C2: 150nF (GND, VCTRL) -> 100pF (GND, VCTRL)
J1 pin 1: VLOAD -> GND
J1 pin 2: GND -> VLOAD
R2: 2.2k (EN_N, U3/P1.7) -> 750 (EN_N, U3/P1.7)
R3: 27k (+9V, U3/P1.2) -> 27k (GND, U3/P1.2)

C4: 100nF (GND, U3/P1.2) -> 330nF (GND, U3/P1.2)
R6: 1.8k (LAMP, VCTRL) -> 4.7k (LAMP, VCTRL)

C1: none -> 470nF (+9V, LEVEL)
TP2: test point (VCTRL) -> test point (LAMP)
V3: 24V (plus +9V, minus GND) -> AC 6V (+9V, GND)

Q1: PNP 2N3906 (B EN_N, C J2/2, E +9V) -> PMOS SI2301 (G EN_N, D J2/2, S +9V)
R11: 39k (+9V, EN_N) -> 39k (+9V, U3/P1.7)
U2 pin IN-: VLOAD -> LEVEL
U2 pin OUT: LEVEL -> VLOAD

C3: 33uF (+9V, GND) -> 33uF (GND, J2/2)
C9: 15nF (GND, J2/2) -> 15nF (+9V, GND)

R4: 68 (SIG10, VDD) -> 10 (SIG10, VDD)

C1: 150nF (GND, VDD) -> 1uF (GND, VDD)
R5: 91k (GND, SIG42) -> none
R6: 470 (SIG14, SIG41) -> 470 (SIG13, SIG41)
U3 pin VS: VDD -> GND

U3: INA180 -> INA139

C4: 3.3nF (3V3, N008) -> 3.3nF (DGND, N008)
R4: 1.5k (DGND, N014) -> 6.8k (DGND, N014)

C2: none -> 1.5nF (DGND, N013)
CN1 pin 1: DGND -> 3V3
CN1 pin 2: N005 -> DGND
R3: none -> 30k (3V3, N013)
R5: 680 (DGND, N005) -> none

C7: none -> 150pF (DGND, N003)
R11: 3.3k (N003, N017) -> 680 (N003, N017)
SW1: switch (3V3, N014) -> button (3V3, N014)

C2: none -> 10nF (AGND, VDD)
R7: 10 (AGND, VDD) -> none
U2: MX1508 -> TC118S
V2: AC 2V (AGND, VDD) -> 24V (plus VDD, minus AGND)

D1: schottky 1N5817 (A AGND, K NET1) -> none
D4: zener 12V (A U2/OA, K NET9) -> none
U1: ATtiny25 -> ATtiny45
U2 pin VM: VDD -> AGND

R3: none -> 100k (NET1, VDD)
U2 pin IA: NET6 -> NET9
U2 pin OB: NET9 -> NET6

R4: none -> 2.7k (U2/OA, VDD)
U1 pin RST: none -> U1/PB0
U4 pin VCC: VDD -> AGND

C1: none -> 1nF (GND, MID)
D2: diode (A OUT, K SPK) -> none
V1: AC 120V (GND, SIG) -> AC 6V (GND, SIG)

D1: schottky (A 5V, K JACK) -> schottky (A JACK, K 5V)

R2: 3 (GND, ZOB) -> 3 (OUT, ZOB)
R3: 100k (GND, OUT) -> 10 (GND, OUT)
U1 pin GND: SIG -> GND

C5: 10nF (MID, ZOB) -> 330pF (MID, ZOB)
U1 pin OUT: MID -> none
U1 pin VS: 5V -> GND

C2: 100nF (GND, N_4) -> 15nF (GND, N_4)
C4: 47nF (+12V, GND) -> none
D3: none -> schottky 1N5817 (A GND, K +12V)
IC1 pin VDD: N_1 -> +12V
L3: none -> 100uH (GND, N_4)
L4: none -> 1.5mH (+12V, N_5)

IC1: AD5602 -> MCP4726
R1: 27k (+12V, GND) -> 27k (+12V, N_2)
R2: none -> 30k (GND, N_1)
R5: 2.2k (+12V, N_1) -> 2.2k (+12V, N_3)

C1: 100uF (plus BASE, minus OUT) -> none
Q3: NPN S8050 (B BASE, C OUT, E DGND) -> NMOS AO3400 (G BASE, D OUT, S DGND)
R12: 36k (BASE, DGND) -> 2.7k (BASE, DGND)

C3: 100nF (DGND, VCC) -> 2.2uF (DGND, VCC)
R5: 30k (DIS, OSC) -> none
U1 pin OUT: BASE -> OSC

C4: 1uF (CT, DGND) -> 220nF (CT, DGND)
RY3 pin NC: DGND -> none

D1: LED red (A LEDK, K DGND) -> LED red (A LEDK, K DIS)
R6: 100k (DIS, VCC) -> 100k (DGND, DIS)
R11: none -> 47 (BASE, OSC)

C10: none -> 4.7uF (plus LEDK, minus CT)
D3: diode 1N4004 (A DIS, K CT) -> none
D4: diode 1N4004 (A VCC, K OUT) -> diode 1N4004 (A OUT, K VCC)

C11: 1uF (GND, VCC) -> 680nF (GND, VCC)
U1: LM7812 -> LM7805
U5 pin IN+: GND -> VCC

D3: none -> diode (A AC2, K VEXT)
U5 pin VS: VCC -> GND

## Exercise details
From the records above, copy only the lines starting with the line that holds "R2: 3 (GND, ZOB) -> 3 (OUT, ZOB)" and going on through the line that holds "R5: 2.2k (+12V, N_1) -> 2.2k (+12V, N_3)", exactly as written.

## Reply to the exercise
R2: 3 (GND, ZOB) -> 3 (OUT, ZOB)
R3: 100k (GND, OUT) -> 10 (GND, OUT)
U1 pin GND: SIG -> GND

C5: 10nF (MID, ZOB) -> 330pF (MID, ZOB)
U1 pin OUT: MID -> none
U1 pin VS: 5V -> GND

C2: 100nF (GND, N_4) -> 15nF (GND, N_4)
C4: 47nF (+12V, GND) -> none
D3: none -> schottky 1N5817 (A GND, K +12V)
IC1 pin VDD: N_1 -> +12V
L3: none -> 100uH (GND, N_4)
L4: none -> 1.5mH (+12V, N_5)

IC1: AD5602 -> MCP4726
R1: 27k (+12V, GND) -> 27k (+12V, N_2)
R2: none -> 30k (GND, N_1)
R5: 2.2k (+12V, N_1) -> 2.2k (+12V, N_3)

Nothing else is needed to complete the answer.